→ **Exercise goal**
Each line, starting at the one with "L1: 2.2uH (GND, NET15)" and running to the end of the data below, is to be set down again exactly, both ends included; leave pictures out.

→ **Itemized modification records**
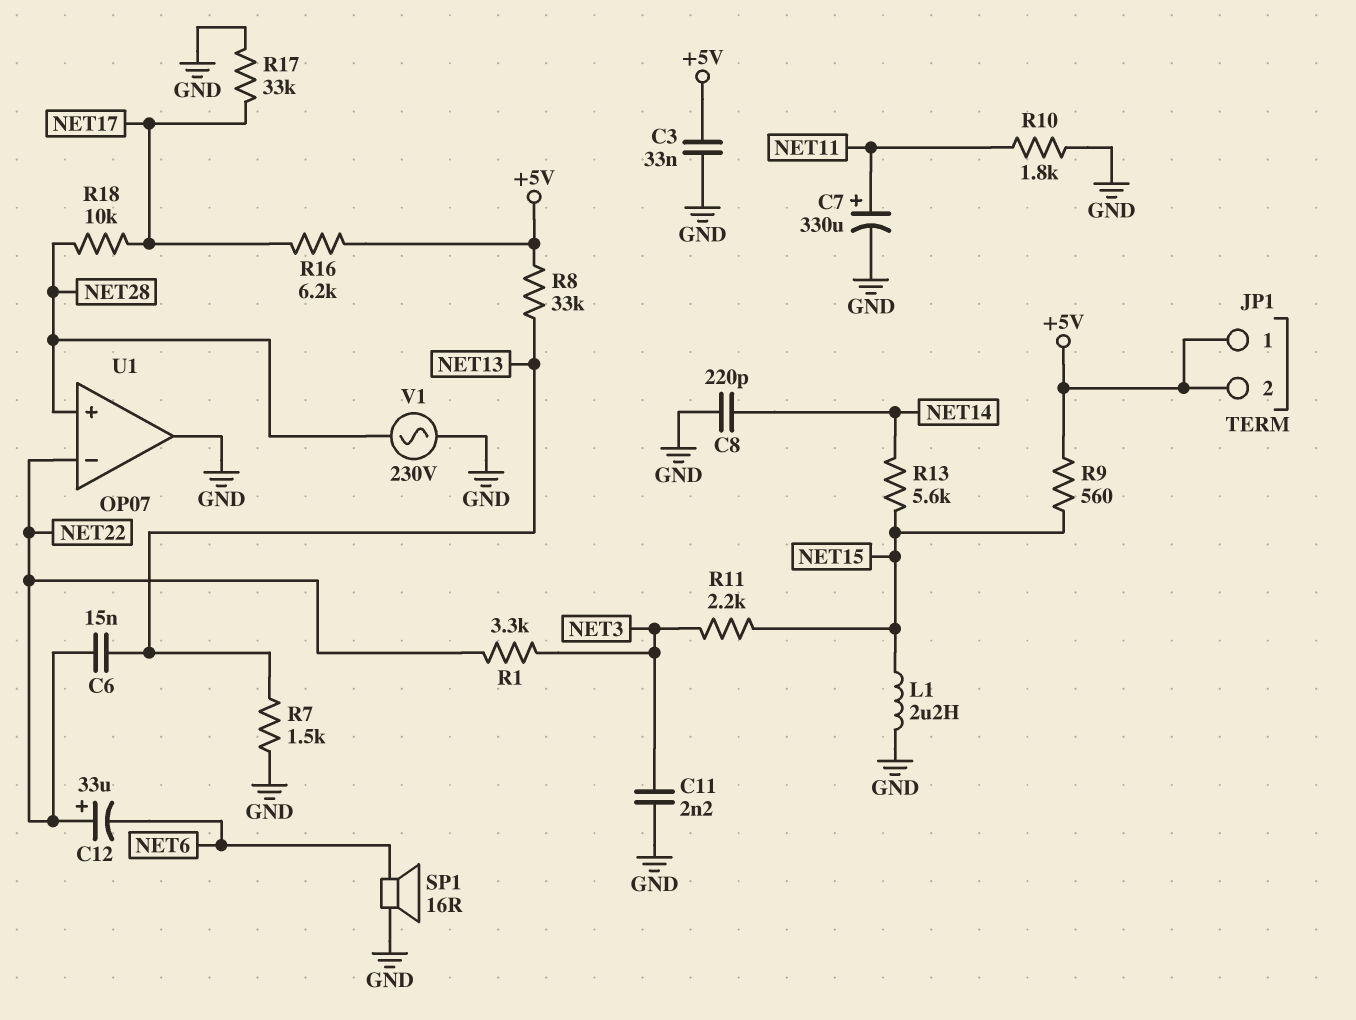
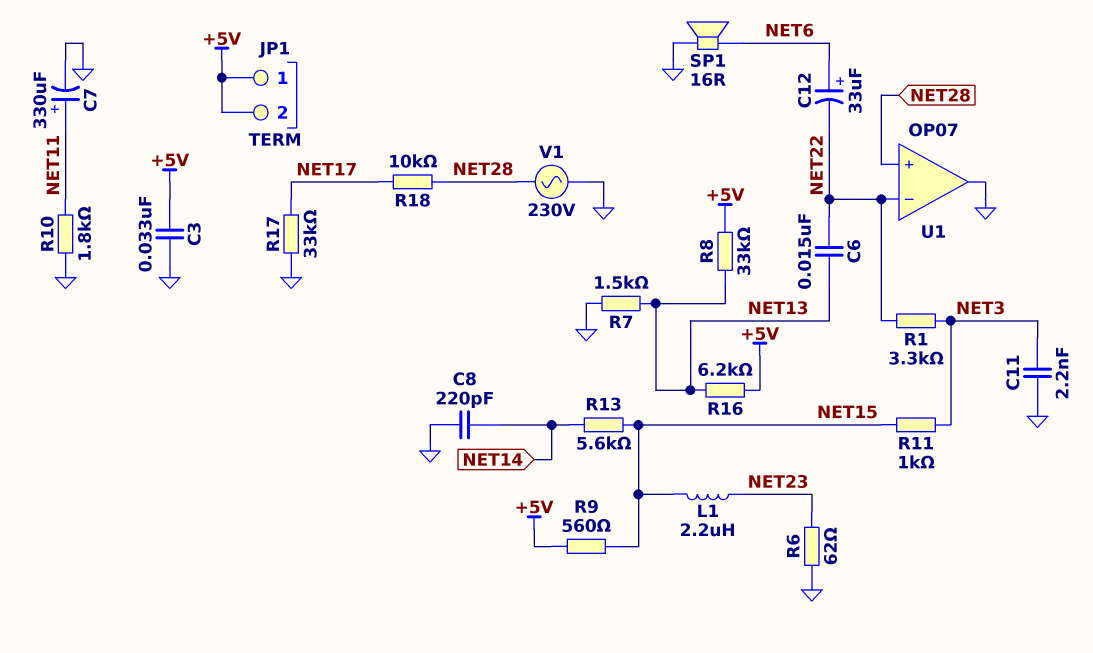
C12: 33uF (plus NET22, minus NET6) -> 33uF (plus NET6, minus NET22)
L1: 2.2uH (GND, NET15) -> 2.2uH (NET15, NET23)
R6: none -> 62 (GND, NET23)
R11: 2.2k (NET3, NET15) -> 1k (NET3, NET15)
R16: 6.2k (+5V, NET17) -> 6.2k (+5V, NET13)

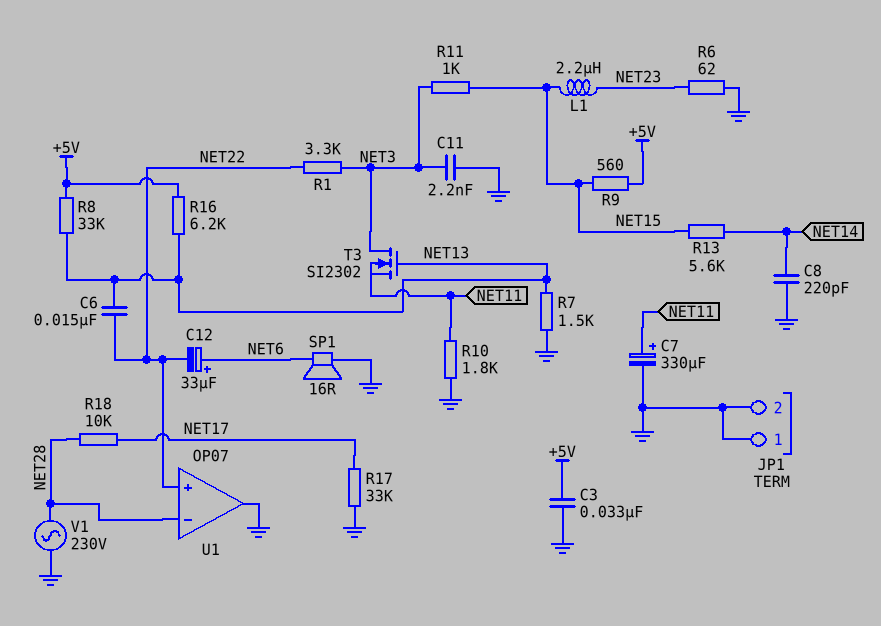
JP1 pin 1: +5V -> GND
JP1 pin 2: +5V -> GND
T3: none -> NMOS SI2302 (G NET13, D NET3, S NET11)
U1 pin in+: NET28 -> NET22
U1 pin in-: NET22 -> NET28

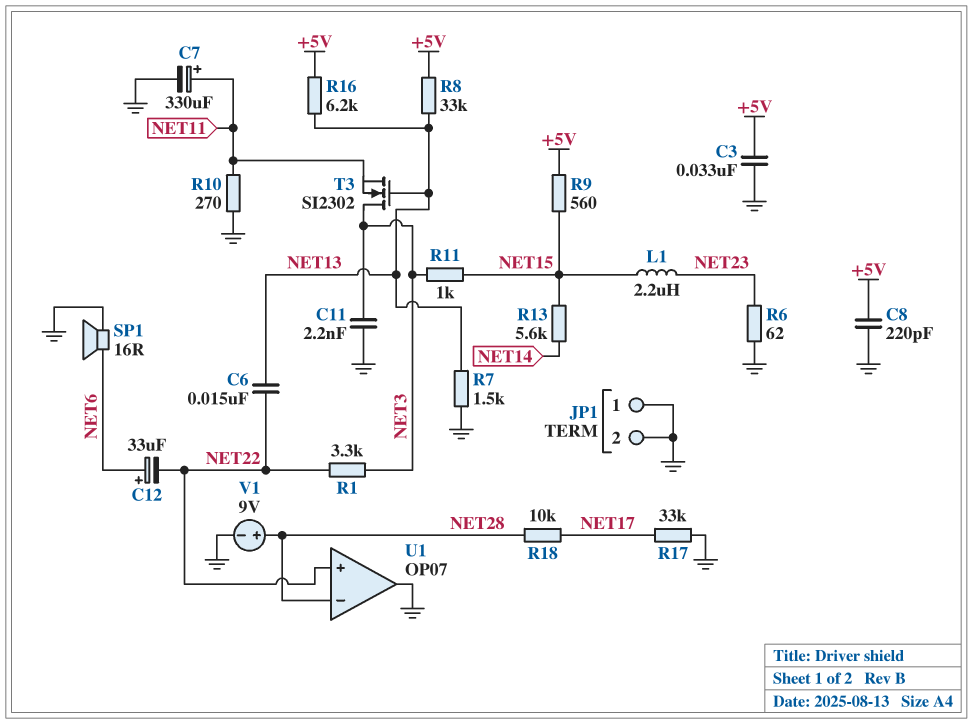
C8: 220pF (GND, NET14) -> 220pF (+5V, GND)
R10: 1.8k (GND, NET11) -> 270 (GND, NET11)
V1: AC 230V (GND, NET28) -> 9V (plus NET28, minus GND)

→ **Exercise solution**
L1: 2.2uH (GND, NET15) -> 2.2uH (NET15, NET23)
R6: none -> 62 (GND, NET23)
R11: 2.2k (NET3, NET15) -> 1k (NET3, NET15)
R16: 6.2k (+5V, NET17) -> 6.2k (+5V, NET13)

JP1 pin 1: +5V -> GND
JP1 pin 2: +5V -> GND
T3: none -> NMOS SI2302 (G NET13, D NET3, S NET11)
U1 pin in+: NET28 -> NET22
U1 pin in-: NET22 -> NET28

C8: 220pF (GND, NET14) -> 220pF (+5V, GND)
R10: 1.8k (GND, NET11) -> 270 (GND, NET11)
V1: AC 230V (GND, NET28) -> 9V (plus NET28, minus GND)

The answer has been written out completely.